[Rows of pointing data]
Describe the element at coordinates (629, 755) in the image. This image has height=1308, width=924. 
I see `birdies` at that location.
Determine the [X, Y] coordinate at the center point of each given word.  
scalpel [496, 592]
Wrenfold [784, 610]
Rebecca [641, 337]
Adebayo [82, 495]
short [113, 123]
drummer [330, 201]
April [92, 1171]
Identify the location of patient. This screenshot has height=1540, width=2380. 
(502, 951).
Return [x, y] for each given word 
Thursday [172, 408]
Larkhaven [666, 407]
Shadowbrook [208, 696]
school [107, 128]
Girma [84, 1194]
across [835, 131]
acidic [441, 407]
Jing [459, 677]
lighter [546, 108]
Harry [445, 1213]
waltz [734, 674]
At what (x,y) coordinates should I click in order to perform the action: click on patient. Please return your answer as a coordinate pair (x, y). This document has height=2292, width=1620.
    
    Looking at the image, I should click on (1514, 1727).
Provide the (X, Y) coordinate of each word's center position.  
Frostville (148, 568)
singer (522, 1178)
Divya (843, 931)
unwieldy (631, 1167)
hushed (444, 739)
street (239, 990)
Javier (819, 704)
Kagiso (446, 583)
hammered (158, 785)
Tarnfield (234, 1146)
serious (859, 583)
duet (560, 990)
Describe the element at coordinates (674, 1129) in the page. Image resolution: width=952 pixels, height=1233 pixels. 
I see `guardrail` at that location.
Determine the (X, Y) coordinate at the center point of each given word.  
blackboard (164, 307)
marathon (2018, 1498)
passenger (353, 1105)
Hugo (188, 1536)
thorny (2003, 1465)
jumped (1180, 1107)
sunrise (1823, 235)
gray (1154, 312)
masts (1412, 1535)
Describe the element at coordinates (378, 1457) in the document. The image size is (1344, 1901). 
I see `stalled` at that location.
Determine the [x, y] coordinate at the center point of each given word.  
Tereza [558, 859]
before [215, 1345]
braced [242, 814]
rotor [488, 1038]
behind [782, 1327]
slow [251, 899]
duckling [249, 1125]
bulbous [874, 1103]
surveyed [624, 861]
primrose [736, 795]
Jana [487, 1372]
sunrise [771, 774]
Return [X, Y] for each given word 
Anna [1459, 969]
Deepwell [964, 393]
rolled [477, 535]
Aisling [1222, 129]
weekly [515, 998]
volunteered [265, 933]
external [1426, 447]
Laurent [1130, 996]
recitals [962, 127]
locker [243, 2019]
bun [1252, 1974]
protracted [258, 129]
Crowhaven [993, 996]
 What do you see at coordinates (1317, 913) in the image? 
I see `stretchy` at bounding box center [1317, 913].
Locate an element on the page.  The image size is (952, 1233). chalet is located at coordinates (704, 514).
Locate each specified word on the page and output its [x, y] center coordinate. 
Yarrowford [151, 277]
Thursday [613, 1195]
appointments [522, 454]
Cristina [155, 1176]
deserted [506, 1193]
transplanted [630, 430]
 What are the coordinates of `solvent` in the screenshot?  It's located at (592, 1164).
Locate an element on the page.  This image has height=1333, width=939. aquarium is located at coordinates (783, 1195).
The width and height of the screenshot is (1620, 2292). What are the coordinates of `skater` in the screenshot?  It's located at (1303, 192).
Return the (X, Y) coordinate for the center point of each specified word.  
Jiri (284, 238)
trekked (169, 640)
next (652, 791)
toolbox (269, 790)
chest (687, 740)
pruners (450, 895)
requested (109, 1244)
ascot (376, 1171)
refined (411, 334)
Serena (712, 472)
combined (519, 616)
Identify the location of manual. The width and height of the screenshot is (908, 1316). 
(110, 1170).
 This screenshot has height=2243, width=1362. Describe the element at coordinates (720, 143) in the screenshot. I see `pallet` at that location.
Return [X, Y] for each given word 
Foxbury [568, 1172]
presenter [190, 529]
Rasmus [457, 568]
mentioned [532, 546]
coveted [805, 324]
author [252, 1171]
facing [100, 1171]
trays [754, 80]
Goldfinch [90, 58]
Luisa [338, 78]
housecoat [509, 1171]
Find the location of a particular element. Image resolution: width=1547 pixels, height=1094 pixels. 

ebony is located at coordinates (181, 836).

▸ Prompt
Pull out every line of the records from the one containing "Identify the location of patient." down to the one containing "duet (560, 990)", both included, and reproduce them unchanged.

▸ Worked solution
Identify the location of patient. This screenshot has height=1540, width=2380. 
(502, 951).
Return [x, y] for each given word 
Thursday [172, 408]
Larkhaven [666, 407]
Shadowbrook [208, 696]
school [107, 128]
Girma [84, 1194]
across [835, 131]
acidic [441, 407]
Jing [459, 677]
lighter [546, 108]
Harry [445, 1213]
waltz [734, 674]
At what (x,y) coordinates should I click in order to perform the action: click on patient. Please return your answer as a coordinate pair (x, y). This document has height=2292, width=1620.
    
    Looking at the image, I should click on (1514, 1727).
Provide the (X, Y) coordinate of each word's center position.  
Frostville (148, 568)
singer (522, 1178)
Divya (843, 931)
unwieldy (631, 1167)
hushed (444, 739)
street (239, 990)
Javier (819, 704)
Kagiso (446, 583)
hammered (158, 785)
Tarnfield (234, 1146)
serious (859, 583)
duet (560, 990)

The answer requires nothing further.